| EXERCISE INPUTS |
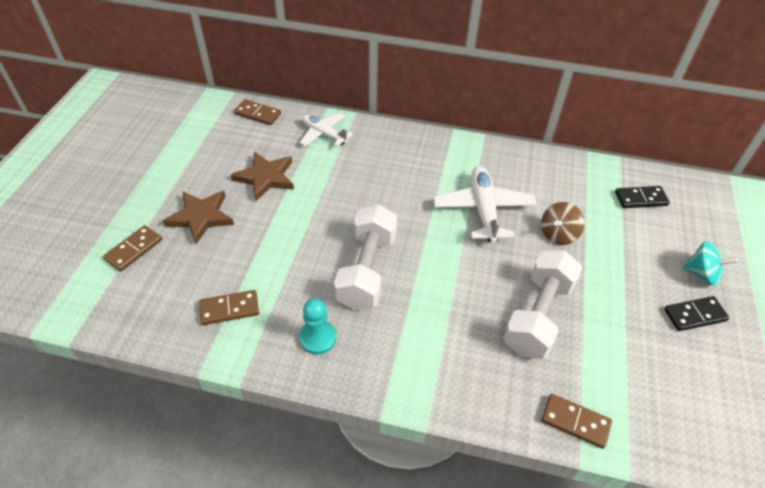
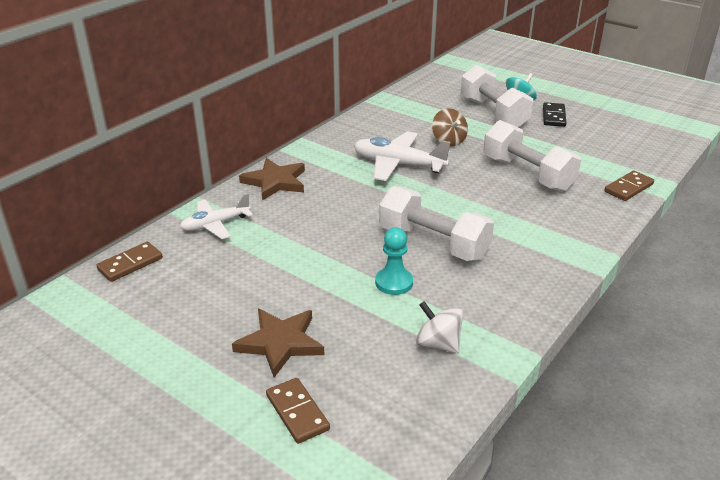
camera: 65 degrees left, 15 degrees down
(229, 309) = (438, 344): brown domino -> white spinning top
(265, 177) = (252, 280): brown star -> brown star (275, 182)
(318, 338) = (503, 291): turquoise pawn -> turquoise pawn (394, 282)
(640, 199) = (433, 98): black domino -> none
(652, 256) = (493, 113): none -> white dumbbell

| WORK INSTRUCTIONS |
Give back the records above word for word, minus any image they hold.

| ANSWER BELOW |
camera: 65 degrees left, 15 degrees down
(229, 309) = (438, 344): brown domino -> white spinning top
(265, 177) = (252, 280): brown star -> brown star (275, 182)
(318, 338) = (503, 291): turquoise pawn -> turquoise pawn (394, 282)
(640, 199) = (433, 98): black domino -> none
(652, 256) = (493, 113): none -> white dumbbell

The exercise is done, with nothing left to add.